▸ Task: Return the whole listing, line for line, without the pictures in it.

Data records

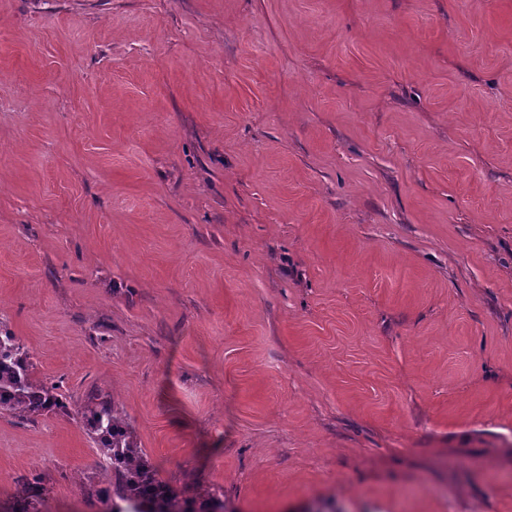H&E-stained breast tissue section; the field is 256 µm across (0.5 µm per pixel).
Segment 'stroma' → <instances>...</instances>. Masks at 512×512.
<instances>
[{
    "mask_svg": "<svg viewBox=\"0 0 512 512\" xmlns=\"http://www.w3.org/2000/svg\"><path fill=\"white\" fill-rule=\"evenodd\" d=\"M5 328L0 512H512V0H0ZM29 350L7 330H0V411L34 419L46 412L65 414L68 406L55 386L31 375ZM83 412L103 459L112 471L106 487L96 491L104 512H224V495L197 485L180 488L161 480L139 448L126 414L109 394L93 393Z\"/></svg>",
    "mask_w": 512,
    "mask_h": 512,
    "instance_id": "stroma-1",
    "label": "stroma"
}]
</instances>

▸ Solution for this exercise:
H&E-stained breast tissue section; the field is 256 µm across (0.5 µm per pixel).
Segment 'stroma' → <instances>...</instances>. Masks at 512×512.
<instances>
[{
    "mask_svg": "<svg viewBox=\"0 0 512 512\" xmlns=\"http://www.w3.org/2000/svg\"><path fill=\"white\" fill-rule=\"evenodd\" d=\"M5 328L0 512H512V0H0ZM29 350L7 330H0V411L34 419L46 412L65 414L68 406L55 386L31 375ZM83 412L103 459L112 471L106 487L96 491L104 512H224V495L197 485L180 488L161 480L139 448L126 414L109 394L93 393Z\"/></svg>",
    "mask_w": 512,
    "mask_h": 512,
    "instance_id": "stroma-1",
    "label": "stroma"
}]
</instances>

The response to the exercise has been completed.